─── DATA SECTION
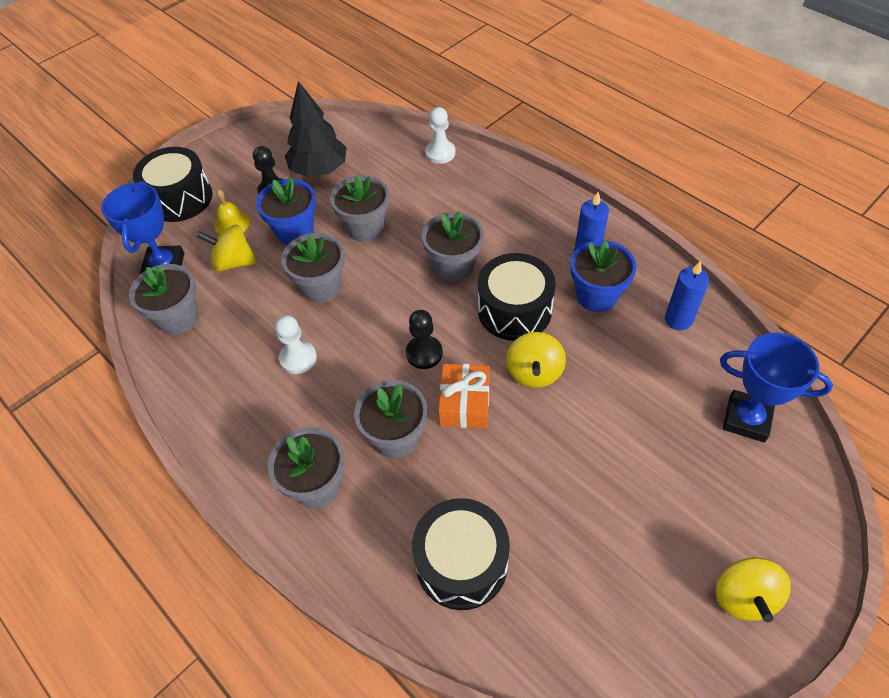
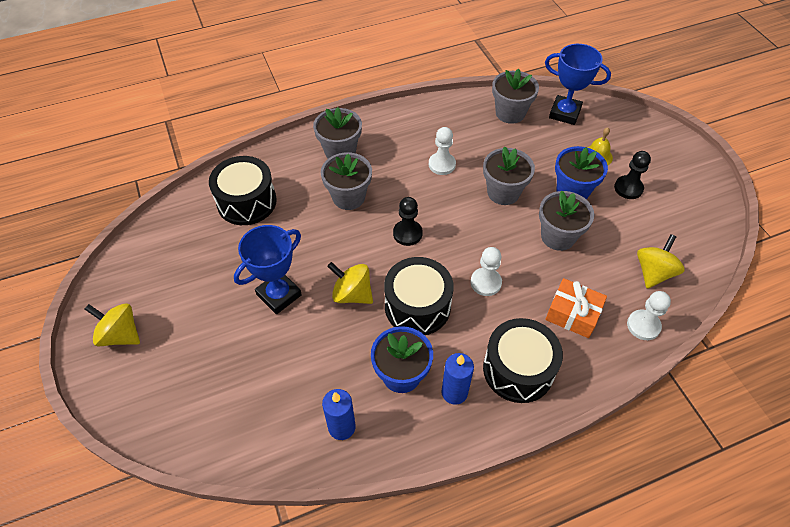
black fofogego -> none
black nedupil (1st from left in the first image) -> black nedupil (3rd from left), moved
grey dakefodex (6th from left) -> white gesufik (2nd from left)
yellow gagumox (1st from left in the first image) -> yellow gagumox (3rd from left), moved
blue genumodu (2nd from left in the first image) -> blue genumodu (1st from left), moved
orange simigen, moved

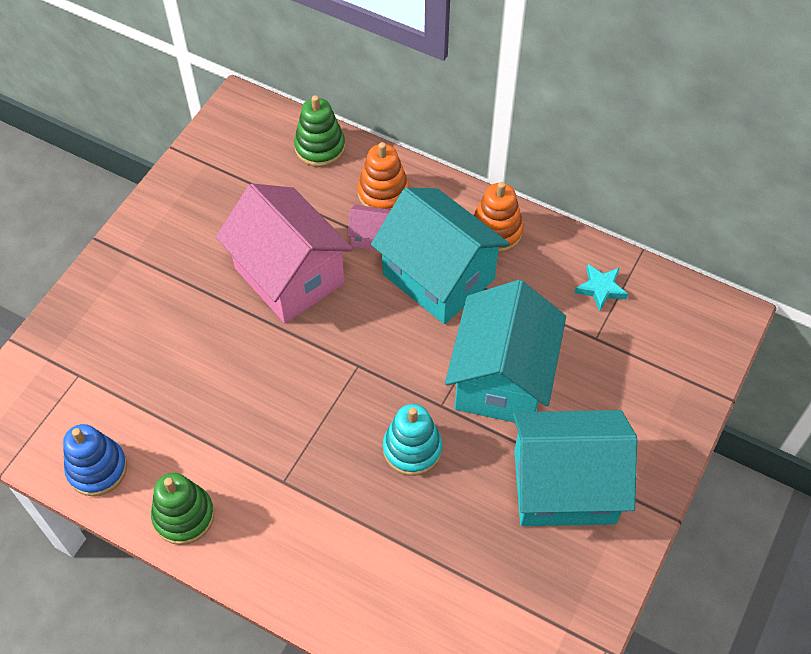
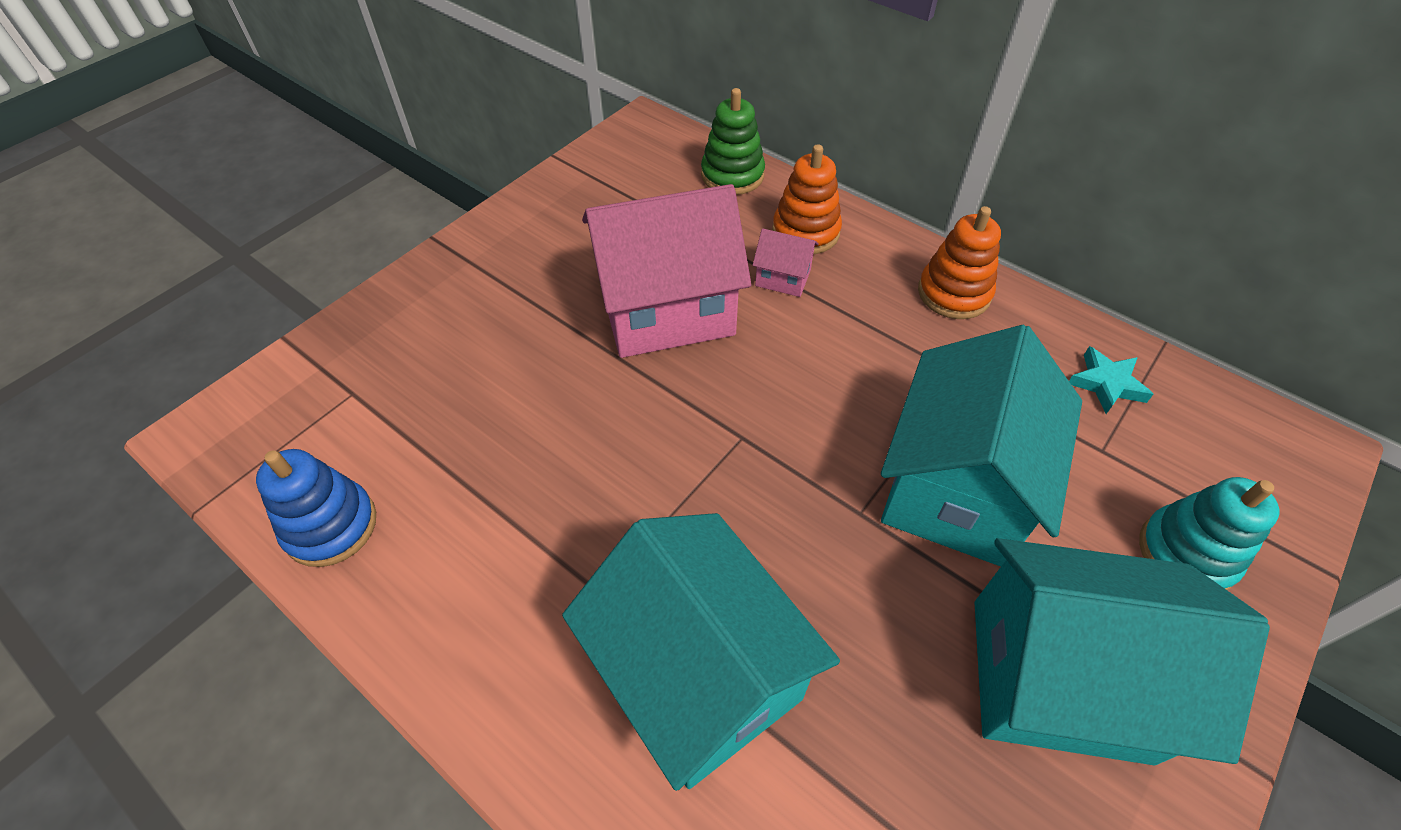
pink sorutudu (1st from left), 75 degrees counterclockwise
turquoise sorutudu (1st from left), moved
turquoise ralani, moved
green ralani (1st from left) -> none

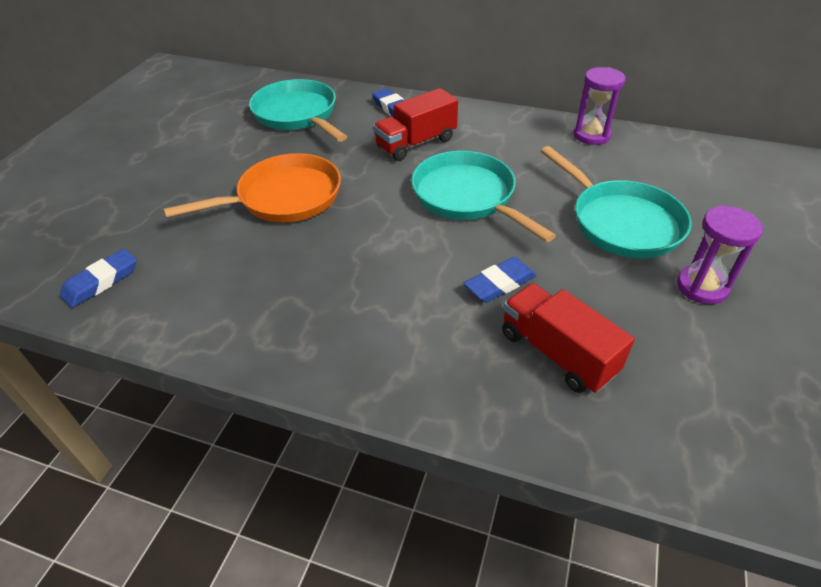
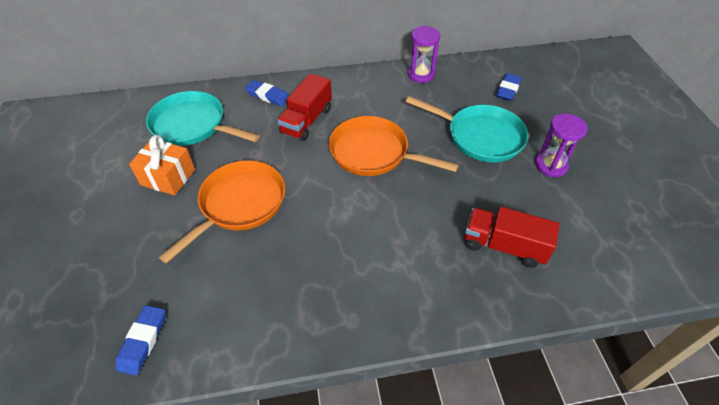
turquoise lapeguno (2nd from left) -> orange lapeguno (2nd from left)
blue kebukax (3rd from left), moved
none -> orange simigen

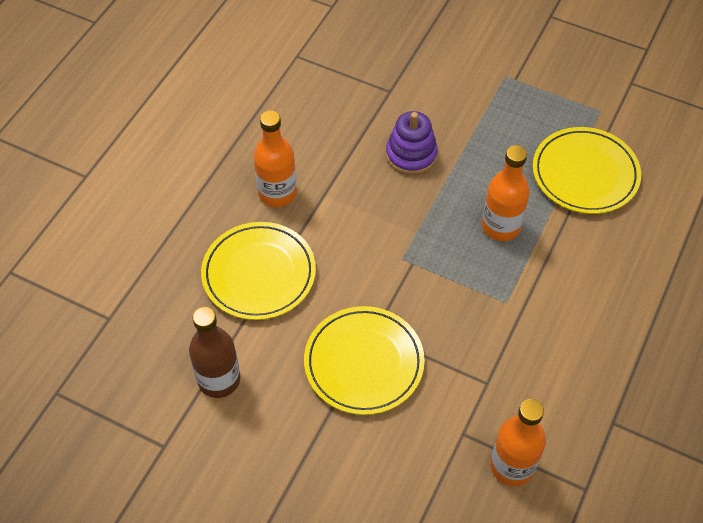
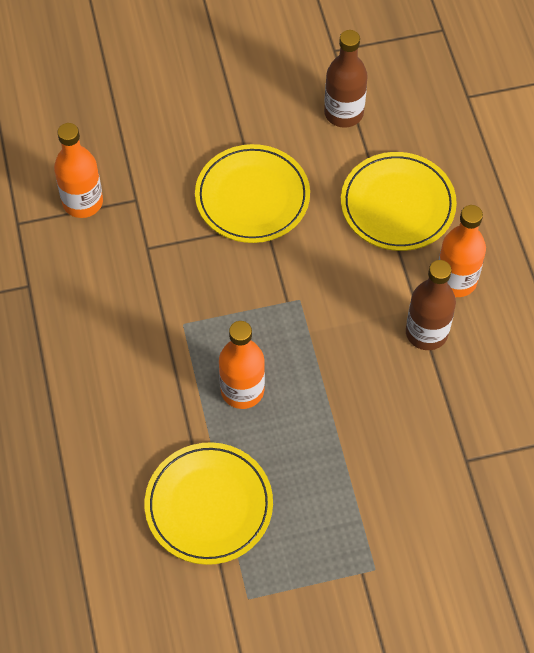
purple ralani -> none
none -> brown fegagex (2nd from left)

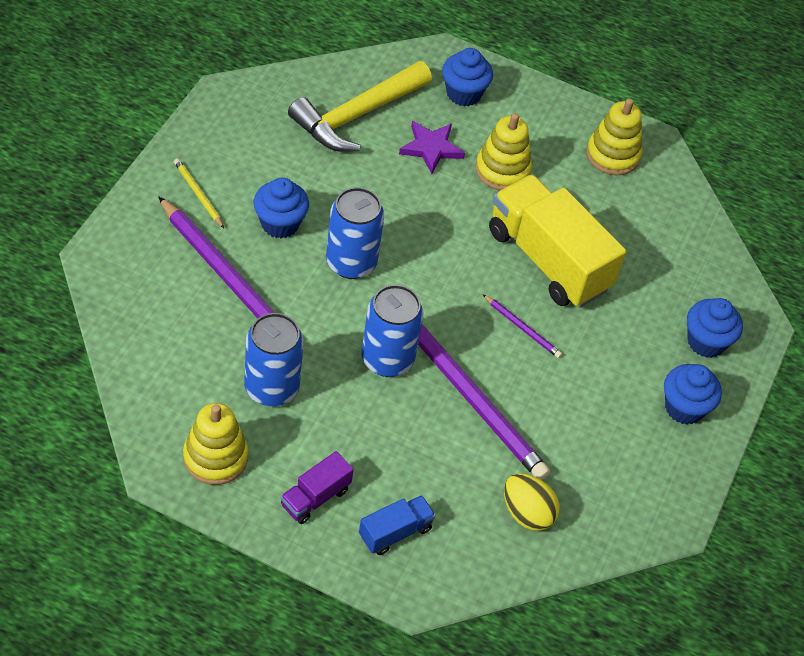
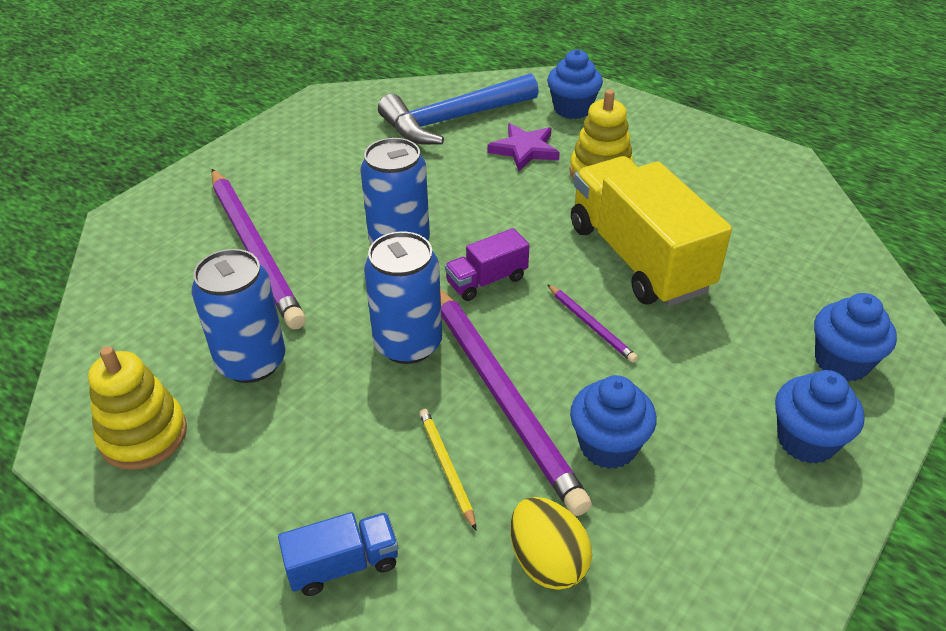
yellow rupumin -> blue rupumin
yellow ralani (3rd from left) -> none
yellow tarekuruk, moved
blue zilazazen (1st from left in the first image) -> blue zilazazen (2nd from left), moved
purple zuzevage, moved

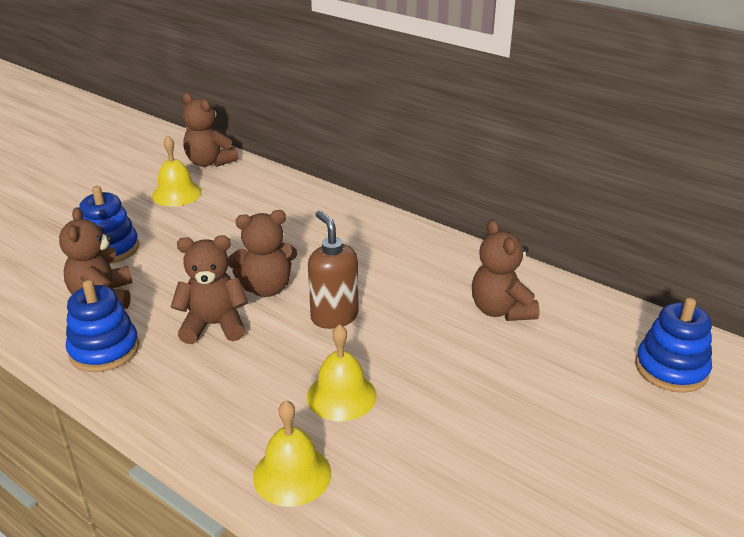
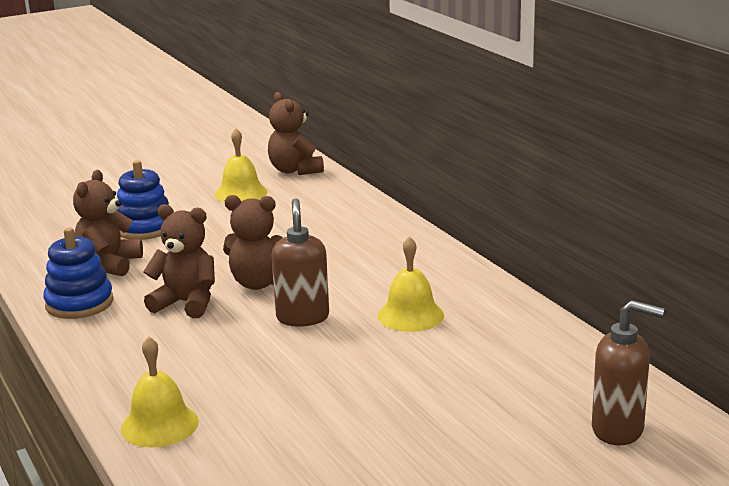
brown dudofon (5th from left) -> none
blue ralani (3rd from left) -> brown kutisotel (2nd from left)
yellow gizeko (3rd from left), moved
──────
EXERCISE: Set down the lines from the one containing "yellow tarekuruk, moved" through the last line of the records above, both included, exactly as they appear and with no other text. Pictures should not be set down.

ANSWER TO THIS TASK:
yellow tarekuruk, moved
blue zilazazen (1st from left in the first image) -> blue zilazazen (2nd from left), moved
purple zuzevage, moved

brown dudofon (5th from left) -> none
blue ralani (3rd from left) -> brown kutisotel (2nd from left)
yellow gizeko (3rd from left), moved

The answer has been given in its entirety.